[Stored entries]
+++++

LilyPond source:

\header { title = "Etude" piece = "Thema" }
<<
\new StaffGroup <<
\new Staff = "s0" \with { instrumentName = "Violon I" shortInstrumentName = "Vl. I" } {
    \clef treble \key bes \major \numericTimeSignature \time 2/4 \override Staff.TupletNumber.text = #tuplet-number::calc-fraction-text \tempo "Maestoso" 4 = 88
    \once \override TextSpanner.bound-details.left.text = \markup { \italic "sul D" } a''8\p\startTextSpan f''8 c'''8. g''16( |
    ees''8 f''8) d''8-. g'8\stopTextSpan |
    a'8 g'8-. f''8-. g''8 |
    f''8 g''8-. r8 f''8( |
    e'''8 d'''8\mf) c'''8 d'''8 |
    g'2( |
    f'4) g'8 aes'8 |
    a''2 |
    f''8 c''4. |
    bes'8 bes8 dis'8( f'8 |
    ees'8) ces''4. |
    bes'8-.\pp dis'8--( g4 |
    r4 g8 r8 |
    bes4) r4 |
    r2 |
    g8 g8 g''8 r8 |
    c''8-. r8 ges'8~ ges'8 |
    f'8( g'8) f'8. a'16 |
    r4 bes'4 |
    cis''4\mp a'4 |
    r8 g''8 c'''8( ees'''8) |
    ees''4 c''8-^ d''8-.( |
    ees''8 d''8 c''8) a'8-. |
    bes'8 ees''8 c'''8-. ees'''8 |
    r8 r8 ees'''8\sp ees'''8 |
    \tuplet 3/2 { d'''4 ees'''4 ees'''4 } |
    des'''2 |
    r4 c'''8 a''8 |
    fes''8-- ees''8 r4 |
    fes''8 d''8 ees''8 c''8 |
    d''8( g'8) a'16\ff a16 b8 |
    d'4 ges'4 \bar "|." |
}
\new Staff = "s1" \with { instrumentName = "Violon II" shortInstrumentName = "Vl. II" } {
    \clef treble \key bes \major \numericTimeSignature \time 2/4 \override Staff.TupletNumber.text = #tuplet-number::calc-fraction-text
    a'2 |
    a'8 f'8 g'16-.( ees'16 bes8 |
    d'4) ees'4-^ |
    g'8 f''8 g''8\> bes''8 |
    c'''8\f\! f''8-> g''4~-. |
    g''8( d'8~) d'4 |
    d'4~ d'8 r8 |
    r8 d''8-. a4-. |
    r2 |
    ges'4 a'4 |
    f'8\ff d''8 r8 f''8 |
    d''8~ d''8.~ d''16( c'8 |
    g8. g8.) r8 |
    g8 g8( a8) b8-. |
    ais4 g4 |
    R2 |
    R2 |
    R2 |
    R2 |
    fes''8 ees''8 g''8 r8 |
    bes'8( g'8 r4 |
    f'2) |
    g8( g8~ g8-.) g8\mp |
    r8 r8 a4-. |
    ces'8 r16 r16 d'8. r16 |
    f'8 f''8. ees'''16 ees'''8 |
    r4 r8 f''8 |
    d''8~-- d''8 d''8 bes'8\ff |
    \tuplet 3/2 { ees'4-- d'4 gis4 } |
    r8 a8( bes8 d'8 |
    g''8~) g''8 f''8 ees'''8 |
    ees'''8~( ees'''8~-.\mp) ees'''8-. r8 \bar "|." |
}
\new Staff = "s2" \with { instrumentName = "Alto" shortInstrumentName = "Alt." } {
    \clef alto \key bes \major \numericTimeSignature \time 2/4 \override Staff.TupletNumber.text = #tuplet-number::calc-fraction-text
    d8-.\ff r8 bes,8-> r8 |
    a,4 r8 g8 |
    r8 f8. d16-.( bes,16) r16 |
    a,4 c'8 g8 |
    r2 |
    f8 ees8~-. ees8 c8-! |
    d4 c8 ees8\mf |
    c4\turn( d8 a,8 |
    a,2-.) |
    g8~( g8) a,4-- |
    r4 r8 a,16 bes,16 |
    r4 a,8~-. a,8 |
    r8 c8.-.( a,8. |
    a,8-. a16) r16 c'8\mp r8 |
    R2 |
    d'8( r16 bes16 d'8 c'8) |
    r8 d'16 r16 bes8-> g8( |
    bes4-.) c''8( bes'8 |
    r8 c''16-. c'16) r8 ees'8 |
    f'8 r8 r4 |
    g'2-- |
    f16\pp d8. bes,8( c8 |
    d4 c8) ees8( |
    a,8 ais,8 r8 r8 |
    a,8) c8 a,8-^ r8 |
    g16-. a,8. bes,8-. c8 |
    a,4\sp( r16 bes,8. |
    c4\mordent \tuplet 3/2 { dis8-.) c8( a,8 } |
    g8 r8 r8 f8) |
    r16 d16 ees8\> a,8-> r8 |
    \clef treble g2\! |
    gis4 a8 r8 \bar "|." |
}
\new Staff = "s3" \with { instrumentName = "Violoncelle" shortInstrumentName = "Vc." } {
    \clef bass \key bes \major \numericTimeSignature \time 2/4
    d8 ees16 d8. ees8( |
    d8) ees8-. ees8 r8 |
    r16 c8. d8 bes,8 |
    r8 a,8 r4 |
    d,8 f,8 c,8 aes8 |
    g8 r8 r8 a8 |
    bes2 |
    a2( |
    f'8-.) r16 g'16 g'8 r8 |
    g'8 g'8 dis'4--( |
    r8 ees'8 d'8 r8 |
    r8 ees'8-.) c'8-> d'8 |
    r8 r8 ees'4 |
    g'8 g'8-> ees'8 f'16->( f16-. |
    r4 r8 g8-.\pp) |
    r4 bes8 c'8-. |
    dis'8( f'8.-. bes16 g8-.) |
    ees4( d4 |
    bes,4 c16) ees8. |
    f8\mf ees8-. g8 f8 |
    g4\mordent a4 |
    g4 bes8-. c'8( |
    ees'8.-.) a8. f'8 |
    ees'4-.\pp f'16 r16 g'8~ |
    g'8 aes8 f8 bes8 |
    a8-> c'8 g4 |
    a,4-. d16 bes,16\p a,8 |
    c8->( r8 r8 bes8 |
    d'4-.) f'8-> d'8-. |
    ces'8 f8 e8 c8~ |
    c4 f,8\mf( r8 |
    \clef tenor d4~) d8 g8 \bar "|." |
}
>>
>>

+++++

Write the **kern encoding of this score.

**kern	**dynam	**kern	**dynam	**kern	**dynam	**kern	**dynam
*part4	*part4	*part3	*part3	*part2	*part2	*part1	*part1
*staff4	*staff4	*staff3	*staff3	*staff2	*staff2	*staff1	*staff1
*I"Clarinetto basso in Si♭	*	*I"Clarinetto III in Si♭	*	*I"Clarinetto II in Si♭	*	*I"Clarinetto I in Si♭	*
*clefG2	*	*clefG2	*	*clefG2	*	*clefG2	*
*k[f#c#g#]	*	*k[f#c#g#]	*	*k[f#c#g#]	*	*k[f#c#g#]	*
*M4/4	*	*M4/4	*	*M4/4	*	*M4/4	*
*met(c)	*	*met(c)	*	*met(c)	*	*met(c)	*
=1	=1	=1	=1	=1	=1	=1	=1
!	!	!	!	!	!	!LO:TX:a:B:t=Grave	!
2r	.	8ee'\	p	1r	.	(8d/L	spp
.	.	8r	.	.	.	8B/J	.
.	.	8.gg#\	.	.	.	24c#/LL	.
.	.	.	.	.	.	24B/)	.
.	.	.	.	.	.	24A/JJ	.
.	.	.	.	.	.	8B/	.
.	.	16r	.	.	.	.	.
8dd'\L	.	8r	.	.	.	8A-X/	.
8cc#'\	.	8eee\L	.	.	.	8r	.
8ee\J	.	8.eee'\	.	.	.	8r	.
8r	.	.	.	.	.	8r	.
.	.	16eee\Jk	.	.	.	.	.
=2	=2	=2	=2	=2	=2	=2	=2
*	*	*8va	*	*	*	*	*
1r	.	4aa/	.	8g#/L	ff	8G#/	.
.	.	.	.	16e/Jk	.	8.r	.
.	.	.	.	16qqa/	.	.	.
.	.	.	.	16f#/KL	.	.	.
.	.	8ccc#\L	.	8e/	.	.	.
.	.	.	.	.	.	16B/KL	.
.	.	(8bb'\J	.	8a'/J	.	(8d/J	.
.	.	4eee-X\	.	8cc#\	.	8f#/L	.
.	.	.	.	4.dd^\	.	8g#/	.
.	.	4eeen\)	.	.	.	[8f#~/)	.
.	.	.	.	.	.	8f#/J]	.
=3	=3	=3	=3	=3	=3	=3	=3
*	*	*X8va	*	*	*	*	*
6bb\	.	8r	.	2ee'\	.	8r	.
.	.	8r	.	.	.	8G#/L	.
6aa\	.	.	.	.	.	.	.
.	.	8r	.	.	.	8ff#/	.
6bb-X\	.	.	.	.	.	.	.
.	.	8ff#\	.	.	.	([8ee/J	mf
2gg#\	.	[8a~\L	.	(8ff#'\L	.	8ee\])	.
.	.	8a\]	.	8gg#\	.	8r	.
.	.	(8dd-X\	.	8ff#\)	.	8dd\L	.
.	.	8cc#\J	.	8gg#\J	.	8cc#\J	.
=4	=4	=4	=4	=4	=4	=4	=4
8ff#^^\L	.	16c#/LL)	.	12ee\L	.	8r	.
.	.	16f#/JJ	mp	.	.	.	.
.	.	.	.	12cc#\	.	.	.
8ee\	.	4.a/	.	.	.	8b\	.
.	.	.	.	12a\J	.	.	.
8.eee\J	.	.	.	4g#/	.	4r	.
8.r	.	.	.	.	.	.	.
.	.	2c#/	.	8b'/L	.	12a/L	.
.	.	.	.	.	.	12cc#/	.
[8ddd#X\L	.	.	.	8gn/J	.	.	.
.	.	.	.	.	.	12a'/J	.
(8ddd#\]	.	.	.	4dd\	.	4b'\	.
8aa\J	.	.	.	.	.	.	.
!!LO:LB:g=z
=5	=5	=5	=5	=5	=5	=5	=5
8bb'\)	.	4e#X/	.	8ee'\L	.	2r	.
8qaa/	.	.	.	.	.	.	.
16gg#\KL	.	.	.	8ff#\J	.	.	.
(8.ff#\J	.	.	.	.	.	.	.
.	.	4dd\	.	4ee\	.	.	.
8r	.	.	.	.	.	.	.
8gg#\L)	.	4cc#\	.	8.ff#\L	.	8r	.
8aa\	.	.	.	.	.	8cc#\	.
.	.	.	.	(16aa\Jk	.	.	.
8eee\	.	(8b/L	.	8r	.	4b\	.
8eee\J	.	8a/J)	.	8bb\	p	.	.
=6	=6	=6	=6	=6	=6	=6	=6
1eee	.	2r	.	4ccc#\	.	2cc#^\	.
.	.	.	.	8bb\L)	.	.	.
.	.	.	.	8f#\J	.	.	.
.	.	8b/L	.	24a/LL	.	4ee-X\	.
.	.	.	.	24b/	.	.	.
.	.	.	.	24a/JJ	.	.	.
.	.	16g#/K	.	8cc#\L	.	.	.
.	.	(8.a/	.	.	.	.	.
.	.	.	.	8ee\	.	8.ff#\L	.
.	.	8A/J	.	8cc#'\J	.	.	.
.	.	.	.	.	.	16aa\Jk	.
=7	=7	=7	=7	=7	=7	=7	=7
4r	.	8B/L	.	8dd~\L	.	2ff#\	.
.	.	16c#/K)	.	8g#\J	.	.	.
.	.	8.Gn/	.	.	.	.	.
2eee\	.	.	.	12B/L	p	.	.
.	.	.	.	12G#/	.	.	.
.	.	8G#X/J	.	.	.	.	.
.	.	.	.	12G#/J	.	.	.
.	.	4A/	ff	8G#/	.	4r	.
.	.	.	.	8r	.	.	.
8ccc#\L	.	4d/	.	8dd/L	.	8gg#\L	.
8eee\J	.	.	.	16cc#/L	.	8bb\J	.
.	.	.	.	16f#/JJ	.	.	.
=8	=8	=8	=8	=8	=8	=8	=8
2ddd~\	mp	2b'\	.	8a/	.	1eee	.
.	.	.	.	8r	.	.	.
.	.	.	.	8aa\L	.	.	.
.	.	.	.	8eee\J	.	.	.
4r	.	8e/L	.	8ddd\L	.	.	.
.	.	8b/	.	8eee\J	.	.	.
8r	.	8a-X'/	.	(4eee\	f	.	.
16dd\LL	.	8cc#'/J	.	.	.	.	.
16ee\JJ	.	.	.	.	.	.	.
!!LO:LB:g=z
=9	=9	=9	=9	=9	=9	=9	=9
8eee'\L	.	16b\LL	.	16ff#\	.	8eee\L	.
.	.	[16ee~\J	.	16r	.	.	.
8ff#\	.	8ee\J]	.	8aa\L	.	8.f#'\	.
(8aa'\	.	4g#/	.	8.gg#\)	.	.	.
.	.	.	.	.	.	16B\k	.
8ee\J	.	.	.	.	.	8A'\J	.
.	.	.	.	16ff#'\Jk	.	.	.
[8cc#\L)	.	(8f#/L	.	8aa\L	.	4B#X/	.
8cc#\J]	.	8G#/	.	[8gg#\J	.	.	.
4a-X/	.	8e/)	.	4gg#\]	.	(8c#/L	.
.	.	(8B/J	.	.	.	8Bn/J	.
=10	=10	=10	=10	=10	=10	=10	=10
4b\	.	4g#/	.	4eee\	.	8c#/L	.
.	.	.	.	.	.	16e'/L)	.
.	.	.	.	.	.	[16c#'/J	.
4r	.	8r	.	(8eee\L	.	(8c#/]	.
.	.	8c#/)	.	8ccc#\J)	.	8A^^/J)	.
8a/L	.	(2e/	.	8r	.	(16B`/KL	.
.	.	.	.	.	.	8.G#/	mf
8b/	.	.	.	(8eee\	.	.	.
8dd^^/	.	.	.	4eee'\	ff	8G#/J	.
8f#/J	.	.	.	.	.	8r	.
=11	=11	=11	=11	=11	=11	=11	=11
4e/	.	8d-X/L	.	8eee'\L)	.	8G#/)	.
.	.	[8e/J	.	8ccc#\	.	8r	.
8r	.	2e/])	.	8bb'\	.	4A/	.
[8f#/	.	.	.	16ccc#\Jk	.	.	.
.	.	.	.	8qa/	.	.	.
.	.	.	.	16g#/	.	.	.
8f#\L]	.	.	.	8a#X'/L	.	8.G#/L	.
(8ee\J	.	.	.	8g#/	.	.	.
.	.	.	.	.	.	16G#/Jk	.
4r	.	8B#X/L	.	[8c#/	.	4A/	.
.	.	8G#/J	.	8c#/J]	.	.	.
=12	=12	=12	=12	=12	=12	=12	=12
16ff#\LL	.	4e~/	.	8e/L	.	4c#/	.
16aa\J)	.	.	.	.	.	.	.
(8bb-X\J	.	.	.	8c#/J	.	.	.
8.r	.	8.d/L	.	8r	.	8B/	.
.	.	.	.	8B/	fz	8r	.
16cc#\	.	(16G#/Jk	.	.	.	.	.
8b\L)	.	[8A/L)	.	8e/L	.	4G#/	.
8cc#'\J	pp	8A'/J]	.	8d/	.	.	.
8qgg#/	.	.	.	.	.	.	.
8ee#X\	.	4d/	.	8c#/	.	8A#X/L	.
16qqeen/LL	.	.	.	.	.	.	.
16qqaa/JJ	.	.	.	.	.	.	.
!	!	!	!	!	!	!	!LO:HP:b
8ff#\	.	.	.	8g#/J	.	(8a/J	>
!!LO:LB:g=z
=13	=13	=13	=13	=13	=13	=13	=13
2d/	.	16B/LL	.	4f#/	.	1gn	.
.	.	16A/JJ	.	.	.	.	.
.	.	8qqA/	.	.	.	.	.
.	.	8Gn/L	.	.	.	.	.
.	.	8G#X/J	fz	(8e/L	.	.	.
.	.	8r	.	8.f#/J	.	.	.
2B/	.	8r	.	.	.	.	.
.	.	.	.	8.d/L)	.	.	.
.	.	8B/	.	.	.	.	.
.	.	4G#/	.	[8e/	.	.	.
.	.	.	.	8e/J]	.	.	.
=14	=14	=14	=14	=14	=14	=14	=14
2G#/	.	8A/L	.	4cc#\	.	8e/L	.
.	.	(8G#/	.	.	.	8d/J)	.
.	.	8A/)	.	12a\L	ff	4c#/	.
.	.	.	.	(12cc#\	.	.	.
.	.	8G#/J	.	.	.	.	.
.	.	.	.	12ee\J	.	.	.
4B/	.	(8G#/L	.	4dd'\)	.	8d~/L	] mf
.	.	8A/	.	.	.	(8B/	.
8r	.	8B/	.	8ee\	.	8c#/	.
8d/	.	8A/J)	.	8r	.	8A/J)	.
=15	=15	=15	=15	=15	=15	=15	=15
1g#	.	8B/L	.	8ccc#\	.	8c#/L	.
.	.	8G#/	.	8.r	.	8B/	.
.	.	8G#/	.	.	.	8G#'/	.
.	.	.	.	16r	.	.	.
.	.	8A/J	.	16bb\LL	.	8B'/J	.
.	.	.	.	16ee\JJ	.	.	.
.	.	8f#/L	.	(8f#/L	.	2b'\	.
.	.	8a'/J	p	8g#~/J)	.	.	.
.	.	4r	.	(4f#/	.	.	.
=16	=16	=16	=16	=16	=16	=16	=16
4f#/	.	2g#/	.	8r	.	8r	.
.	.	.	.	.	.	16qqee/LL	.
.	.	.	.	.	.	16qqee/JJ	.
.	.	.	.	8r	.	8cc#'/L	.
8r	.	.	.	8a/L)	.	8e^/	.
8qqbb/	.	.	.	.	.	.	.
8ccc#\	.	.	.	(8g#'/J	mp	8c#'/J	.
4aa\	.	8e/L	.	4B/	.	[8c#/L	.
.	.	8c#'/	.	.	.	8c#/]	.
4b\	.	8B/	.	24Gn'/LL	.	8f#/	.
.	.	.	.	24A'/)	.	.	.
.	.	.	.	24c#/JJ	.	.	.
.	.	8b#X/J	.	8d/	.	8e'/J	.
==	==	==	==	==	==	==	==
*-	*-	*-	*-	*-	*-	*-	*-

+++++

* **Description of the task**
Identify every line in the entries above that contains the string "override", and copy each of those lines in full.

* **Exercise solution**
    \clef treble \key bes \major \numericTimeSignature \time 2/4 \override Staff.TupletNumber.text = #tuplet-number::calc-fraction-text \tempo "Maestoso" 4 = 88
    \once \override TextSpanner.bound-details.left.text = \markup { \italic "sul D" } a''8\p\startTextSpan f''8 c'''8. g''16( |
    \clef treble \key bes \major \numericTimeSignature \time 2/4 \override Staff.TupletNumber.text = #tuplet-number::calc-fraction-text
    \clef alto \key bes \major \numericTimeSignature \time 2/4 \override Staff.TupletNumber.text = #tuplet-number::calc-fraction-text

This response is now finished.